+++ Source records +++
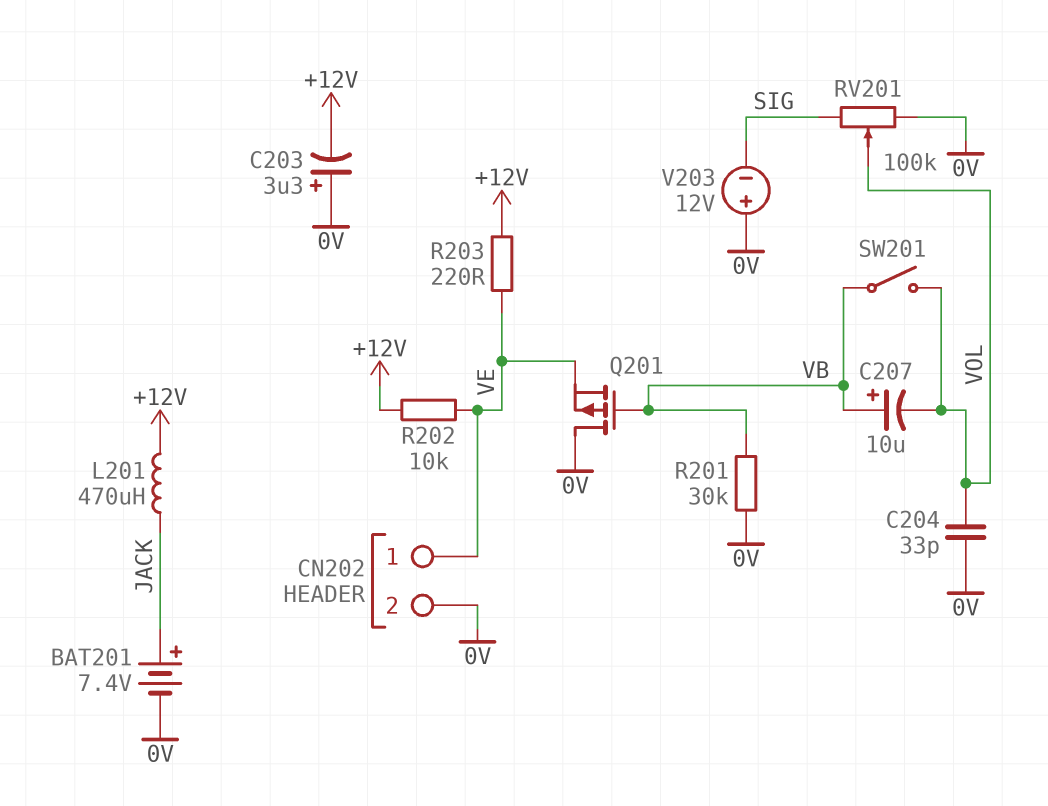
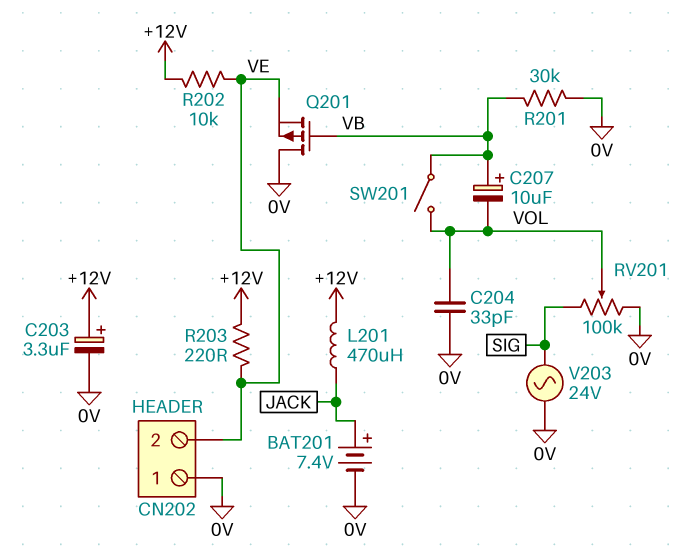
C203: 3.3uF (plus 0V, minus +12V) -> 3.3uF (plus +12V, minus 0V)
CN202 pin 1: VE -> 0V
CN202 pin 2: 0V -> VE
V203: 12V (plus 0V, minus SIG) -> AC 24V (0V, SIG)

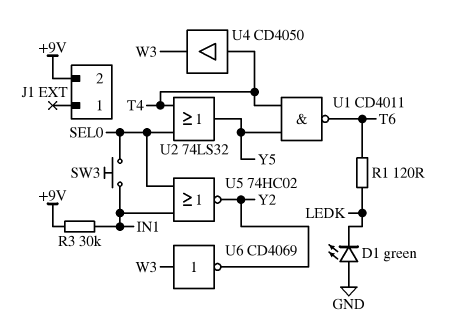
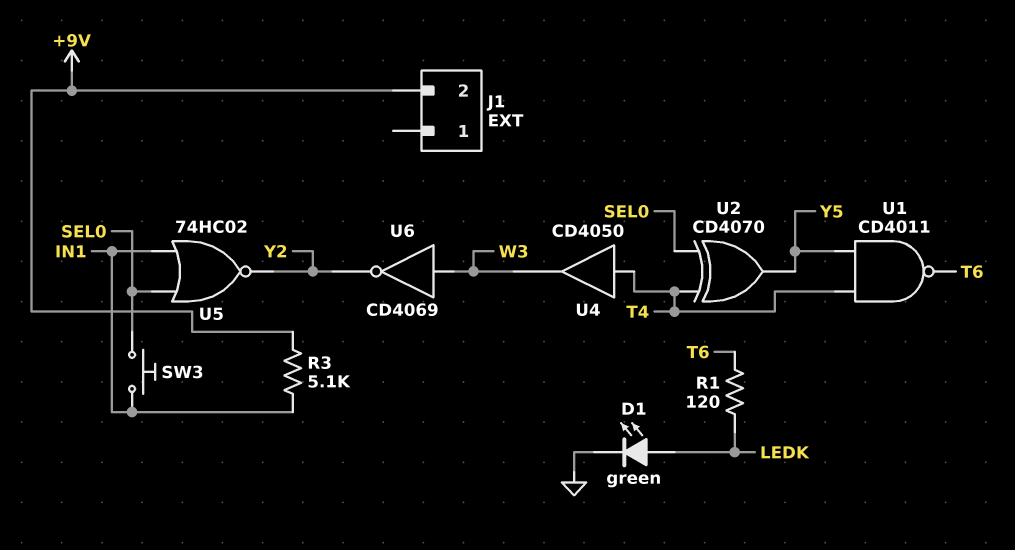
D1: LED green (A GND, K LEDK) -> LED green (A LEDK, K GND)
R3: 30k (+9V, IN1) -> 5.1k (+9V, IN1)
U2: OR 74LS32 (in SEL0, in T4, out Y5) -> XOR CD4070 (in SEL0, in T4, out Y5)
+++
+++ Source records +++
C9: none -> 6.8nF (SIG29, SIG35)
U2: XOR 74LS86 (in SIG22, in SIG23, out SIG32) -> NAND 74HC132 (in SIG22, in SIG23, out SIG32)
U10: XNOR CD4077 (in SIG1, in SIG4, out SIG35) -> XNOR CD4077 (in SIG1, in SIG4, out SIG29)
+++
■ What you will do: Within the records above, determine the number of lines that hold the word "minus" and return only that value.

■ Exercise output: 2